● **Task brief**
Here are the records. Write out exactly the lines between the one holding "D1: diode BAV21 (A MID, K MA) -> none" and the one holding "M2: motor (MB, MID) -> motor (MA, MB)", inclusive.

● **Record excerpts**
• • • • •
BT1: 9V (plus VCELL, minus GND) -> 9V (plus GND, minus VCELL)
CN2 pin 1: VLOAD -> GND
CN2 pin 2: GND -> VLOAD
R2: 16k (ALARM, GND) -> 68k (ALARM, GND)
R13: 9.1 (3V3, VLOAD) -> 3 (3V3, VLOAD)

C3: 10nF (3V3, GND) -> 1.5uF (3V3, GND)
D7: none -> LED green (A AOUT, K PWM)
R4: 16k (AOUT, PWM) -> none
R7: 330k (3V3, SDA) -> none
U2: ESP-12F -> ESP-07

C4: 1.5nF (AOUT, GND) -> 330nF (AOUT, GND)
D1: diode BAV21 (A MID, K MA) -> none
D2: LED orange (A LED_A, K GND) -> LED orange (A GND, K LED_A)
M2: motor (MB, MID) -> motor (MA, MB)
• • • • •
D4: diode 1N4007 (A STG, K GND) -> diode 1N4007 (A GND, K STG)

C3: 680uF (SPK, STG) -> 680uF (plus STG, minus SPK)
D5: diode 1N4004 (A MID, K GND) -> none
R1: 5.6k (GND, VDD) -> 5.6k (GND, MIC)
• • • • •
● **Finished task**
D1: diode BAV21 (A MID, K MA) -> none
D2: LED orange (A LED_A, K GND) -> LED orange (A GND, K LED_A)
M2: motor (MB, MID) -> motor (MA, MB)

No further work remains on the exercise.